- _GOAL OF THE EXERCISE_: Repeat every record below exactly, leaving out the pictures.

[Scene edit records]
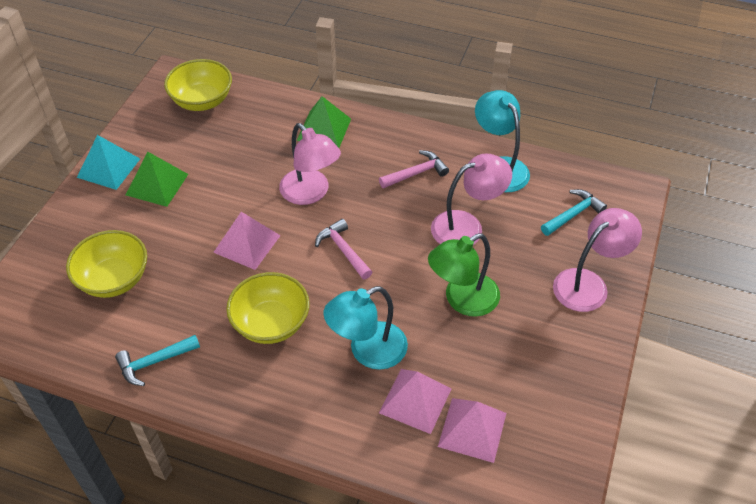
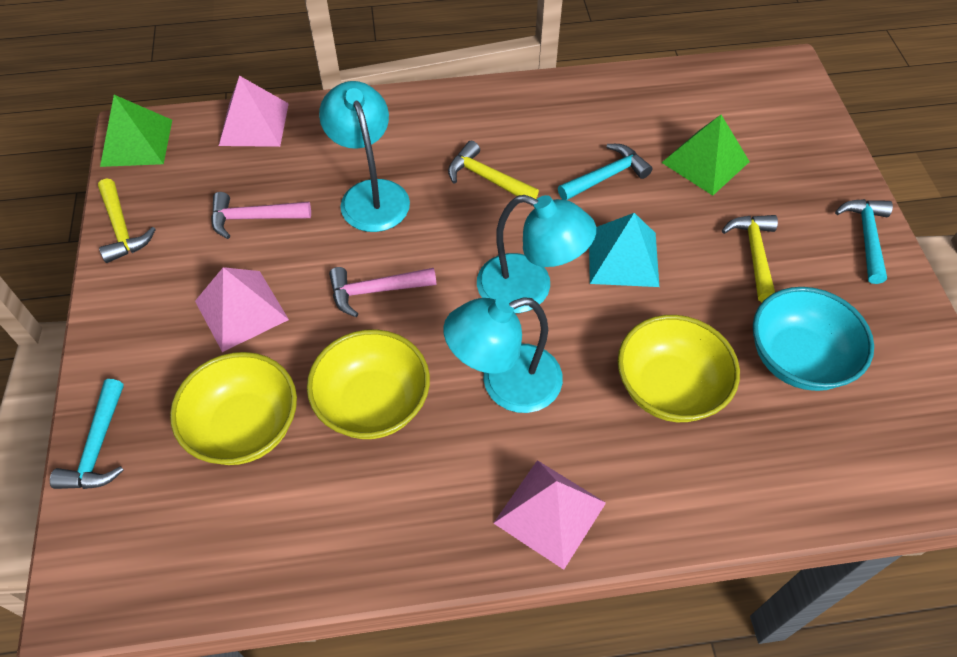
green lamp: 1 -> 0
pink lamp: 3 -> 0
turquoise bowl: 0 -> 1
turquoise hammer: 2 -> 3
turquoise lamp: 2 -> 3
yellow hammer: 0 -> 3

- _OUTPUT FOR THIS EXERCISE_:
green lamp: 1 -> 0
pink lamp: 3 -> 0
turquoise bowl: 0 -> 1
turquoise hammer: 2 -> 3
turquoise lamp: 2 -> 3
yellow hammer: 0 -> 3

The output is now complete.